• **Exercise**
When you reach the line in the data below that contains "U5 pin G1: GND -> none", please start repeating lines exactly, and stop after the line that contains "R3: 5.6k (GND, SCL) -> 5.6k (SCL, VCC)", repeating nothing else.

[Revision comparison data]
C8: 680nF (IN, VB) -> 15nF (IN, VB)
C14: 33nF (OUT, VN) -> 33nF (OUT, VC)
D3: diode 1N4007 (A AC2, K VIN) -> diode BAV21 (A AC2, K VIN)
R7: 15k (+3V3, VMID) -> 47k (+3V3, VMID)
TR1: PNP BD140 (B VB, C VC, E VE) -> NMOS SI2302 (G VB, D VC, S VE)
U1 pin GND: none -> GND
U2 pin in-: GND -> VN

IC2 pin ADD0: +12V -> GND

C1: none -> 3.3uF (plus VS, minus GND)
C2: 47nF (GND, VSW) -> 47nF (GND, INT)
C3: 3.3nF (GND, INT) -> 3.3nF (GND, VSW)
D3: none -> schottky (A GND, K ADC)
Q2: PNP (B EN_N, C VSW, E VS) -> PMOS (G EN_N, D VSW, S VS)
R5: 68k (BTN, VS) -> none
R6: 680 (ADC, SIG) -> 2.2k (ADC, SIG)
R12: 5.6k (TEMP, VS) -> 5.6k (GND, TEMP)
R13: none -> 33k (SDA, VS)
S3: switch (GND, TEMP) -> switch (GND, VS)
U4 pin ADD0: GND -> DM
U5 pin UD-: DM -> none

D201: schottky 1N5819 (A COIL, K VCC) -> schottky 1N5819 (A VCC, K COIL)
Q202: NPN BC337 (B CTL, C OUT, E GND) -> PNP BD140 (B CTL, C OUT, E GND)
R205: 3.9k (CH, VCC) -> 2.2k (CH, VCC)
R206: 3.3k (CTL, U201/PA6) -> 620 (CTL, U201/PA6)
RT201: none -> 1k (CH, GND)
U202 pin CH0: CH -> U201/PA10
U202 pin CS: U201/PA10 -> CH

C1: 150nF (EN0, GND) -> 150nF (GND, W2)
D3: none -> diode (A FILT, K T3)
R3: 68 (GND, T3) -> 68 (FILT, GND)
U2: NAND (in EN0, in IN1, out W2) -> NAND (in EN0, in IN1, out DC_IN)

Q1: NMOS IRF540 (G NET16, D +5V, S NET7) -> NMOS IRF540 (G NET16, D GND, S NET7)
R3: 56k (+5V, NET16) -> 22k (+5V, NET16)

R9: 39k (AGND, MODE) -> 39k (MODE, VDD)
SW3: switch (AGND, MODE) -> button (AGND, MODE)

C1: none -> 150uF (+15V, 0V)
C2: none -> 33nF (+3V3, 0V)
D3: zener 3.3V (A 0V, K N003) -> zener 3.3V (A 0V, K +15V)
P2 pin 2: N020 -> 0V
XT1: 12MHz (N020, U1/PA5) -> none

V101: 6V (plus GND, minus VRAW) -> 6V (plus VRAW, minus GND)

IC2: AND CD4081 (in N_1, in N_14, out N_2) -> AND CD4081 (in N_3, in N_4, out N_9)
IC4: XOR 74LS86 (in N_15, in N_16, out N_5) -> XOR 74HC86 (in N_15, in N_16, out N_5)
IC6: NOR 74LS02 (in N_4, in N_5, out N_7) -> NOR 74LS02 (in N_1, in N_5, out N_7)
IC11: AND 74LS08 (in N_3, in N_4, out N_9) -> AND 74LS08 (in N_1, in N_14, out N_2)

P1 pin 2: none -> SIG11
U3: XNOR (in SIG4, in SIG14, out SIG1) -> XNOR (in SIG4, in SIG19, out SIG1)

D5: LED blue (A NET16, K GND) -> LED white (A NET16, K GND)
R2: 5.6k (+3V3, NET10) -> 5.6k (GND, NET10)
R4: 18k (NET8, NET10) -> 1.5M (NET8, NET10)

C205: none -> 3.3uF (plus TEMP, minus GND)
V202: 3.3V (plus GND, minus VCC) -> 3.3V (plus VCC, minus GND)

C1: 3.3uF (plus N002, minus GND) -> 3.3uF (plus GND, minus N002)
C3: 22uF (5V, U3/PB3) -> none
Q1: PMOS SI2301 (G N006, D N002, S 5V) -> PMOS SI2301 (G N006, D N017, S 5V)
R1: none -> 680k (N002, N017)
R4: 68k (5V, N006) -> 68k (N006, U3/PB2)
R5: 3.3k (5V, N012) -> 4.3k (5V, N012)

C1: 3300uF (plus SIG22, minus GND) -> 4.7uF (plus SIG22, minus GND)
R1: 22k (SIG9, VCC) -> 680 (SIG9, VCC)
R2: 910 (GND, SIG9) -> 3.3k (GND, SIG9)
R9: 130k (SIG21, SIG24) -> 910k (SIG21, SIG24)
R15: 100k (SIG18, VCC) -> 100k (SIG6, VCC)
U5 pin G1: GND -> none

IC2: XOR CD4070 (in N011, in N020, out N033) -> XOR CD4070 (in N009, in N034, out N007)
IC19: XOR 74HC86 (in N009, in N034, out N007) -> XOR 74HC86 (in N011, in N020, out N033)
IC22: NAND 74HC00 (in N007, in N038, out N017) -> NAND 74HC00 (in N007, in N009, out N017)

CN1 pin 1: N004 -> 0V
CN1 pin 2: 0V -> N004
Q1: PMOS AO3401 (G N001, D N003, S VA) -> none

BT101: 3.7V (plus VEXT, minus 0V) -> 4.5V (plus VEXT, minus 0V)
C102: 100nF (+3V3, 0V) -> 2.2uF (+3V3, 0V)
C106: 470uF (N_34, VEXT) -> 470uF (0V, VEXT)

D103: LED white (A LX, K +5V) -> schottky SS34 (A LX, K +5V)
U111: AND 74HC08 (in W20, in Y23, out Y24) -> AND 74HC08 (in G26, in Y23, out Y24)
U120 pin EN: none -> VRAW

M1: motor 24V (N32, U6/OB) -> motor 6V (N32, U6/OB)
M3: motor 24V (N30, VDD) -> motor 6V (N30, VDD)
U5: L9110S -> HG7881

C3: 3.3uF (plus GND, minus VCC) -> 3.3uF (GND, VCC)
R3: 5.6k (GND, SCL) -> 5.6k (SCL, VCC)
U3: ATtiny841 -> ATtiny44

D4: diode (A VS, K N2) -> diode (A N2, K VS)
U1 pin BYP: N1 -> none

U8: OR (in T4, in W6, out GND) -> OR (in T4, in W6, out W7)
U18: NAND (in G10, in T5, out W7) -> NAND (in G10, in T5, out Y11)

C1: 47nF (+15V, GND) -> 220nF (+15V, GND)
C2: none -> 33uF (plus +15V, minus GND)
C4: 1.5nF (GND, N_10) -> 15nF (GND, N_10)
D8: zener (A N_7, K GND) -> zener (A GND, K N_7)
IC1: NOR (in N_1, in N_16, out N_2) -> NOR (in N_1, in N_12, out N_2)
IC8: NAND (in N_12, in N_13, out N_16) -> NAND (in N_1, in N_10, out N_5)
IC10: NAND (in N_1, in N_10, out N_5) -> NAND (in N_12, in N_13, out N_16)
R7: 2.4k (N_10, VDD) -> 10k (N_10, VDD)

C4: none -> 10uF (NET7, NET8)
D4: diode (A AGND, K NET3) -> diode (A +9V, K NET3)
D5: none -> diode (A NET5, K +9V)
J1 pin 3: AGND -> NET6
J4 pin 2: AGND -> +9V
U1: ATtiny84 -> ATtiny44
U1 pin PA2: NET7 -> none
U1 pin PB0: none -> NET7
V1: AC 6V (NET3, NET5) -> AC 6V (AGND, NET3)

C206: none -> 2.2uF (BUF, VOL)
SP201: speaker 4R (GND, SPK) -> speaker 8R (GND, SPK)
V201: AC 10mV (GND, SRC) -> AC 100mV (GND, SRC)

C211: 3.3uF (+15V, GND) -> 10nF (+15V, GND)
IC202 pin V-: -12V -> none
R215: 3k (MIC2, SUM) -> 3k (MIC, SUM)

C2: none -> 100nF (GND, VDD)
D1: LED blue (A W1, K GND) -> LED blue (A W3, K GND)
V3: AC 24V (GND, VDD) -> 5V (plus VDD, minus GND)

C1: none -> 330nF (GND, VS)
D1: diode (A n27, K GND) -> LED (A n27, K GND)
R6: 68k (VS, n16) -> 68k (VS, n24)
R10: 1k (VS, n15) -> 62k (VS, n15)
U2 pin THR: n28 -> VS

• **Answer area**
U5 pin G1: GND -> none

IC2: XOR CD4070 (in N011, in N020, out N033) -> XOR CD4070 (in N009, in N034, out N007)
IC19: XOR 74HC86 (in N009, in N034, out N007) -> XOR 74HC86 (in N011, in N020, out N033)
IC22: NAND 74HC00 (in N007, in N038, out N017) -> NAND 74HC00 (in N007, in N009, out N017)

CN1 pin 1: N004 -> 0V
CN1 pin 2: 0V -> N004
Q1: PMOS AO3401 (G N001, D N003, S VA) -> none

BT101: 3.7V (plus VEXT, minus 0V) -> 4.5V (plus VEXT, minus 0V)
C102: 100nF (+3V3, 0V) -> 2.2uF (+3V3, 0V)
C106: 470uF (N_34, VEXT) -> 470uF (0V, VEXT)

D103: LED white (A LX, K +5V) -> schottky SS34 (A LX, K +5V)
U111: AND 74HC08 (in W20, in Y23, out Y24) -> AND 74HC08 (in G26, in Y23, out Y24)
U120 pin EN: none -> VRAW

M1: motor 24V (N32, U6/OB) -> motor 6V (N32, U6/OB)
M3: motor 24V (N30, VDD) -> motor 6V (N30, VDD)
U5: L9110S -> HG7881

C3: 3.3uF (plus GND, minus VCC) -> 3.3uF (GND, VCC)
R3: 5.6k (GND, SCL) -> 5.6k (SCL, VCC)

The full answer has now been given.